Remote sensing detection data:
·····

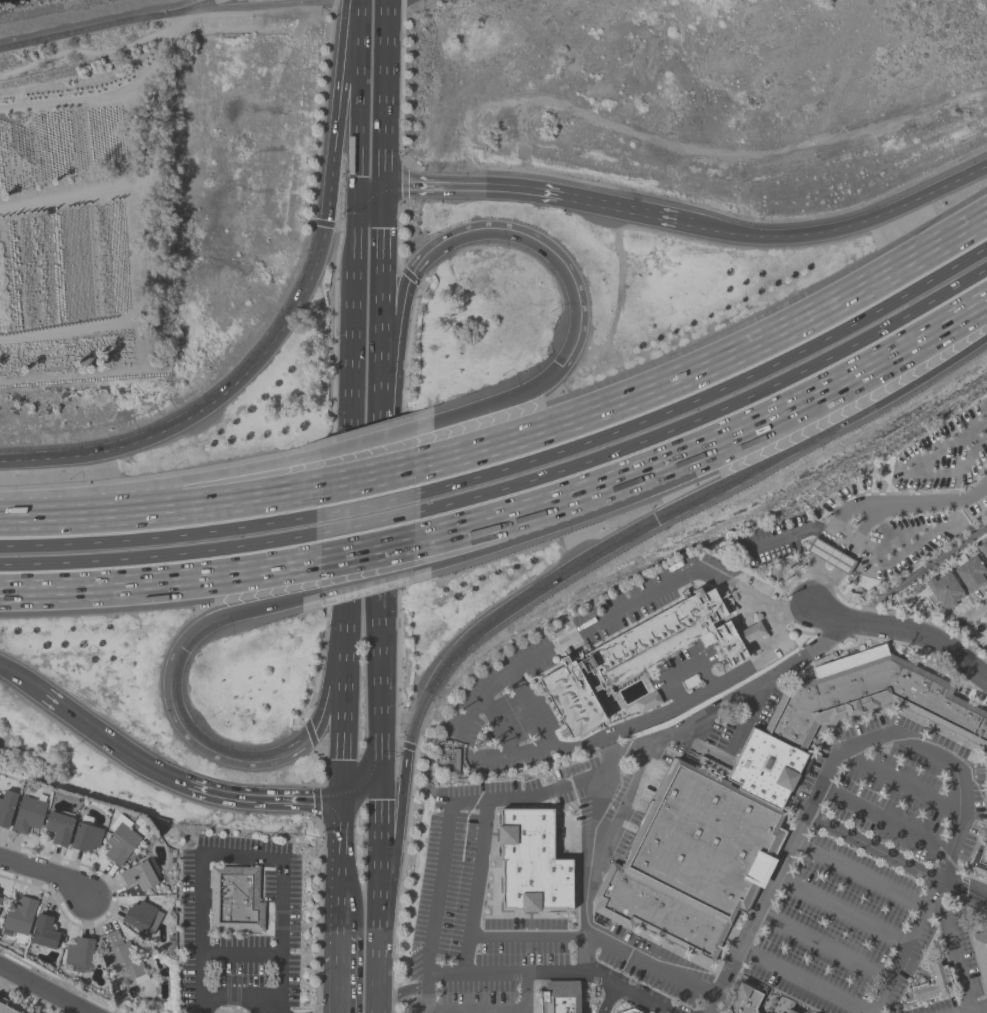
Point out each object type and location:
road: (391, 0)
road: (357, 3)
road: (200, 4)
road: (272, 5)
road: (93, 28)
road: (384, 93)
road: (357, 107)
traffic signals: (383, 187)
road: (477, 187)
road: (370, 197)
traffic signals: (358, 207)
crop: (73, 215)
road: (652, 215)
road: (864, 219)
road: (481, 233)
road: (381, 289)
road: (282, 324)
traffic signals: (561, 366)
road: (711, 370)
road: (710, 395)
road: (491, 404)
road: (352, 410)
road: (709, 416)
road: (983, 418)
road: (824, 433)
road: (368, 440)
road: (710, 449)
road: (921, 475)
road: (367, 478)
road: (162, 482)
road: (378, 491)
road: (933, 504)
road: (367, 505)
road: (161, 508)
traffic signals: (656, 518)
road: (366, 523)
road: (553, 525)
road: (161, 535)
road: (786, 536)
road: (843, 539)
road: (827, 541)
building: (982, 550)
road: (365, 551)
road: (161, 556)
building: (830, 556)
road: (846, 561)
building: (969, 574)
road: (366, 583)
road: (160, 585)
road: (536, 589)
building: (942, 591)
road: (245, 609)
building: (985, 631)
road: (902, 637)
road: (568, 639)
building: (986, 639)
traffic signals: (179, 645)
building: (637, 658)
road: (685, 668)
road: (17, 674)
road: (381, 674)
road: (732, 697)
road: (683, 701)
building: (646, 702)
road: (530, 707)
road: (345, 708)
building: (845, 719)
road: (92, 726)
road: (497, 726)
road: (736, 741)
road: (264, 760)
road: (381, 766)
road: (831, 767)
traffic signals: (381, 776)
road: (403, 780)
road: (903, 784)
road: (361, 789)
road: (244, 797)
traffic signals: (342, 802)
building: (6, 806)
building: (28, 813)
road: (452, 816)
road: (885, 823)
building: (58, 827)
road: (379, 827)
building: (85, 837)
building: (119, 840)
building: (703, 842)
road: (593, 853)
building: (982, 856)
road: (238, 857)
building: (530, 860)
road: (895, 862)
road: (341, 866)
road: (47, 874)
building: (140, 874)
road: (859, 876)
road: (474, 889)
building: (0, 894)
road: (932, 897)
building: (234, 902)
road: (840, 912)
building: (17, 916)
building: (141, 916)
building: (658, 916)
road: (914, 927)
building: (43, 932)
road: (340, 941)
road: (601, 942)
road: (377, 946)
road: (824, 949)
road: (241, 951)
building: (78, 953)
road: (954, 954)
building: (122, 956)
building: (980, 956)
road: (896, 963)
road: (562, 973)
road: (340, 982)
road: (807, 982)
building: (930, 985)
road: (404, 989)
road: (40, 991)
road: (881, 997)
road: (608, 998)
building: (557, 999)
building: (744, 1000)
road: (241, 1001)
road: (328, 1008)
road: (265, 1009)
building: (4, 1010)
building: (633, 1011)
road: (675, 1011)
road: (479, 1012)
building: (789, 1012)
road: (985, 1012)

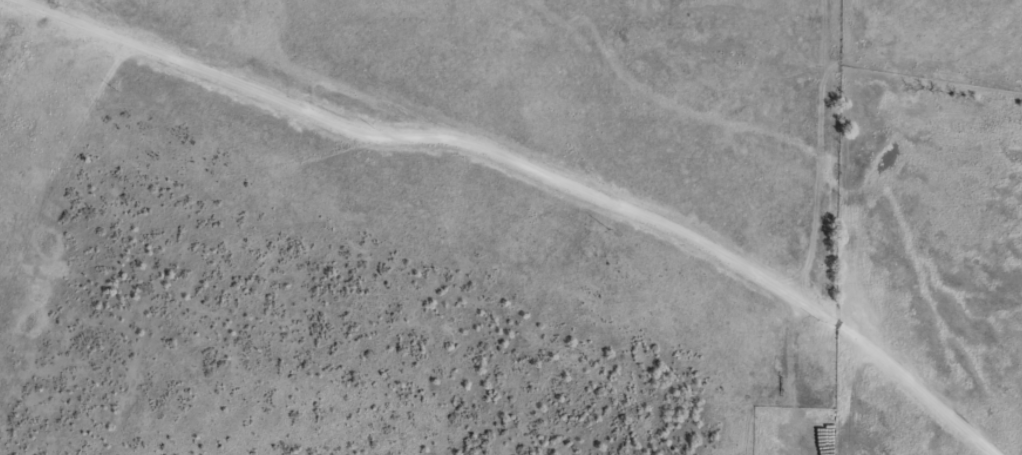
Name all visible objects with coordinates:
road: (629, 224)

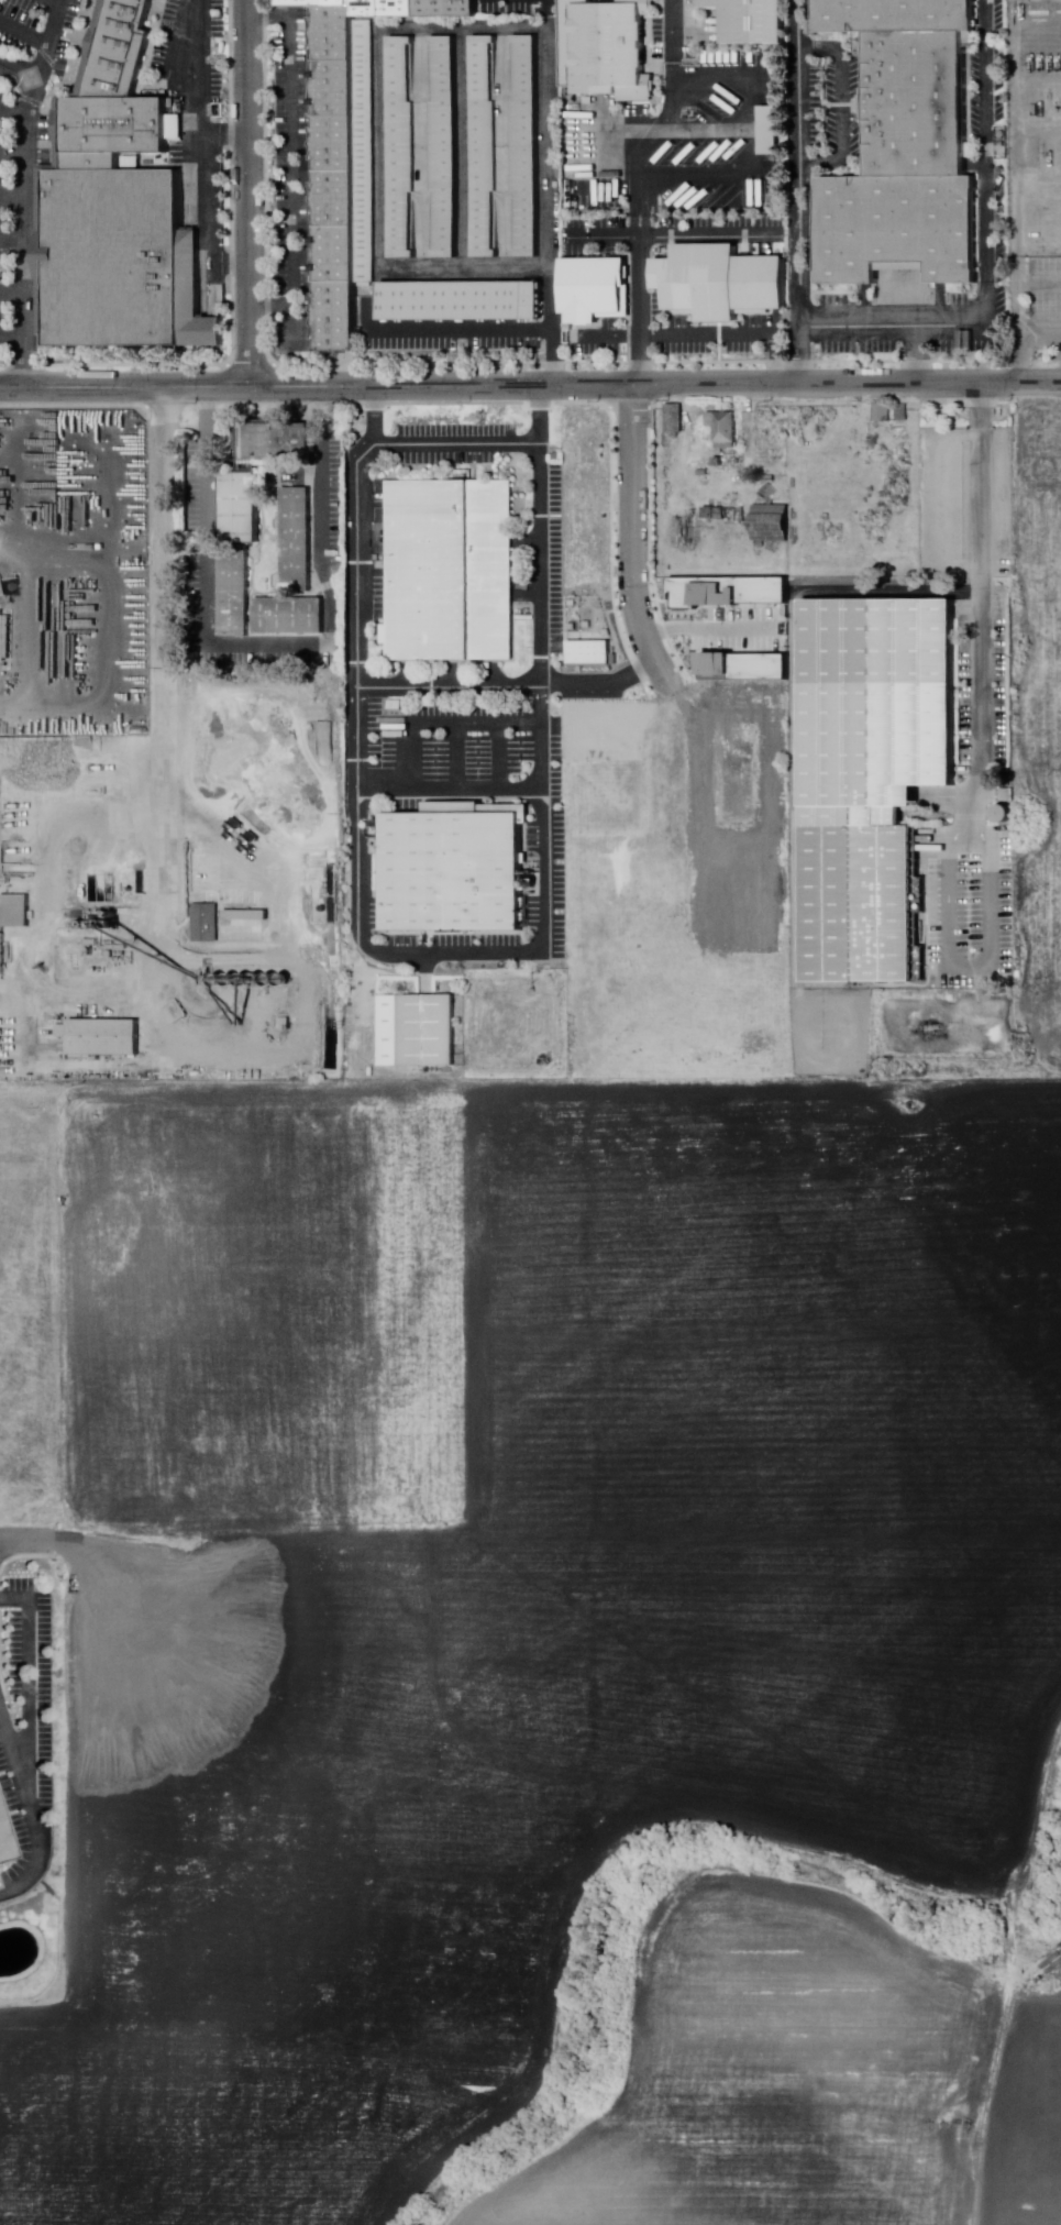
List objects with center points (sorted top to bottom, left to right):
road: (54, 1)
building: (316, 3)
building: (416, 9)
building: (751, 21)
parking lot: (37, 28)
road: (23, 30)
road: (671, 30)
building: (335, 33)
road: (46, 41)
building: (608, 48)
parking lot: (182, 49)
building: (116, 50)
building: (336, 87)
road: (841, 105)
road: (14, 112)
road: (659, 119)
building: (761, 130)
building: (771, 130)
road: (223, 135)
building: (335, 144)
building: (445, 147)
building: (485, 147)
building: (527, 147)
building: (908, 147)
road: (14, 148)
building: (402, 148)
road: (203, 151)
building: (365, 152)
road: (748, 157)
road: (291, 158)
parking lot: (292, 181)
road: (796, 192)
road: (14, 193)
road: (250, 194)
building: (335, 197)
road: (28, 217)
parking lot: (7, 229)
building: (116, 236)
road: (671, 236)
road: (14, 240)
building: (337, 254)
road: (990, 257)
building: (723, 283)
building: (597, 290)
road: (14, 292)
road: (638, 300)
building: (462, 301)
road: (1017, 311)
building: (338, 317)
road: (1039, 328)
road: (444, 329)
road: (549, 332)
road: (674, 333)
road: (14, 338)
road: (915, 354)
road: (530, 386)
building: (882, 413)
building: (903, 413)
building: (675, 419)
building: (725, 429)
building: (899, 432)
road: (456, 442)
building: (277, 443)
building: (720, 463)
building: (704, 473)
building: (771, 478)
building: (769, 492)
building: (241, 508)
building: (727, 515)
building: (772, 524)
road: (164, 529)
building: (684, 531)
building: (296, 541)
building: (450, 571)
building: (729, 590)
building: (235, 594)
building: (290, 618)
building: (4, 637)
building: (589, 652)
building: (746, 664)
road: (513, 686)
parking lot: (973, 701)
building: (398, 706)
road: (444, 722)
road: (498, 754)
road: (456, 755)
road: (984, 773)
building: (873, 778)
road: (450, 788)
storage tank: (1005, 816)
road: (169, 833)
building: (198, 871)
building: (455, 871)
building: (15, 912)
building: (246, 916)
building: (206, 924)
building: (116, 948)
road: (449, 953)
building: (285, 1025)
wastewater plant: (519, 1027)
building: (418, 1032)
building: (104, 1039)
road: (17, 1541)
crop: (509, 1580)
road: (30, 1678)
parking lot: (26, 1729)
road: (30, 1814)
building: (3, 1851)
crop: (772, 2070)
road: (987, 2084)
crop: (1024, 2095)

·····

● Exercise objective
Reproduce the lines above exactly, image-free.

● Exercise answer
Point out each object type and location:
road: (391, 0)
road: (357, 3)
road: (200, 4)
road: (272, 5)
road: (93, 28)
road: (384, 93)
road: (357, 107)
traffic signals: (383, 187)
road: (477, 187)
road: (370, 197)
traffic signals: (358, 207)
crop: (73, 215)
road: (652, 215)
road: (864, 219)
road: (481, 233)
road: (381, 289)
road: (282, 324)
traffic signals: (561, 366)
road: (711, 370)
road: (710, 395)
road: (491, 404)
road: (352, 410)
road: (709, 416)
road: (983, 418)
road: (824, 433)
road: (368, 440)
road: (710, 449)
road: (921, 475)
road: (367, 478)
road: (162, 482)
road: (378, 491)
road: (933, 504)
road: (367, 505)
road: (161, 508)
traffic signals: (656, 518)
road: (366, 523)
road: (553, 525)
road: (161, 535)
road: (786, 536)
road: (843, 539)
road: (827, 541)
building: (982, 550)
road: (365, 551)
road: (161, 556)
building: (830, 556)
road: (846, 561)
building: (969, 574)
road: (366, 583)
road: (160, 585)
road: (536, 589)
building: (942, 591)
road: (245, 609)
building: (985, 631)
road: (902, 637)
road: (568, 639)
building: (986, 639)
traffic signals: (179, 645)
building: (637, 658)
road: (685, 668)
road: (17, 674)
road: (381, 674)
road: (732, 697)
road: (683, 701)
building: (646, 702)
road: (530, 707)
road: (345, 708)
building: (845, 719)
road: (92, 726)
road: (497, 726)
road: (736, 741)
road: (264, 760)
road: (381, 766)
road: (831, 767)
traffic signals: (381, 776)
road: (403, 780)
road: (903, 784)
road: (361, 789)
road: (244, 797)
traffic signals: (342, 802)
building: (6, 806)
building: (28, 813)
road: (452, 816)
road: (885, 823)
building: (58, 827)
road: (379, 827)
building: (85, 837)
building: (119, 840)
building: (703, 842)
road: (593, 853)
building: (982, 856)
road: (238, 857)
building: (530, 860)
road: (895, 862)
road: (341, 866)
road: (47, 874)
building: (140, 874)
road: (859, 876)
road: (474, 889)
building: (0, 894)
road: (932, 897)
building: (234, 902)
road: (840, 912)
building: (17, 916)
building: (141, 916)
building: (658, 916)
road: (914, 927)
building: (43, 932)
road: (340, 941)
road: (601, 942)
road: (377, 946)
road: (824, 949)
road: (241, 951)
building: (78, 953)
road: (954, 954)
building: (122, 956)
building: (980, 956)
road: (896, 963)
road: (562, 973)
road: (340, 982)
road: (807, 982)
building: (930, 985)
road: (404, 989)
road: (40, 991)
road: (881, 997)
road: (608, 998)
building: (557, 999)
building: (744, 1000)
road: (241, 1001)
road: (328, 1008)
road: (265, 1009)
building: (4, 1010)
building: (633, 1011)
road: (675, 1011)
road: (479, 1012)
building: (789, 1012)
road: (985, 1012)

Name all visible objects with coordinates:
road: (629, 224)

List objects with center points (sorted top to bottom, left to right):
road: (54, 1)
building: (316, 3)
building: (416, 9)
building: (751, 21)
parking lot: (37, 28)
road: (23, 30)
road: (671, 30)
building: (335, 33)
road: (46, 41)
building: (608, 48)
parking lot: (182, 49)
building: (116, 50)
building: (336, 87)
road: (841, 105)
road: (14, 112)
road: (659, 119)
building: (761, 130)
building: (771, 130)
road: (223, 135)
building: (335, 144)
building: (445, 147)
building: (485, 147)
building: (527, 147)
building: (908, 147)
road: (14, 148)
building: (402, 148)
road: (203, 151)
building: (365, 152)
road: (748, 157)
road: (291, 158)
parking lot: (292, 181)
road: (796, 192)
road: (14, 193)
road: (250, 194)
building: (335, 197)
road: (28, 217)
parking lot: (7, 229)
building: (116, 236)
road: (671, 236)
road: (14, 240)
building: (337, 254)
road: (990, 257)
building: (723, 283)
building: (597, 290)
road: (14, 292)
road: (638, 300)
building: (462, 301)
road: (1017, 311)
building: (338, 317)
road: (1039, 328)
road: (444, 329)
road: (549, 332)
road: (674, 333)
road: (14, 338)
road: (915, 354)
road: (530, 386)
building: (882, 413)
building: (903, 413)
building: (675, 419)
building: (725, 429)
building: (899, 432)
road: (456, 442)
building: (277, 443)
building: (720, 463)
building: (704, 473)
building: (771, 478)
building: (769, 492)
building: (241, 508)
building: (727, 515)
building: (772, 524)
road: (164, 529)
building: (684, 531)
building: (296, 541)
building: (450, 571)
building: (729, 590)
building: (235, 594)
building: (290, 618)
building: (4, 637)
building: (589, 652)
building: (746, 664)
road: (513, 686)
parking lot: (973, 701)
building: (398, 706)
road: (444, 722)
road: (498, 754)
road: (456, 755)
road: (984, 773)
building: (873, 778)
road: (450, 788)
storage tank: (1005, 816)
road: (169, 833)
building: (198, 871)
building: (455, 871)
building: (15, 912)
building: (246, 916)
building: (206, 924)
building: (116, 948)
road: (449, 953)
building: (285, 1025)
wastewater plant: (519, 1027)
building: (418, 1032)
building: (104, 1039)
road: (17, 1541)
crop: (509, 1580)
road: (30, 1678)
parking lot: (26, 1729)
road: (30, 1814)
building: (3, 1851)
crop: (772, 2070)
road: (987, 2084)
crop: (1024, 2095)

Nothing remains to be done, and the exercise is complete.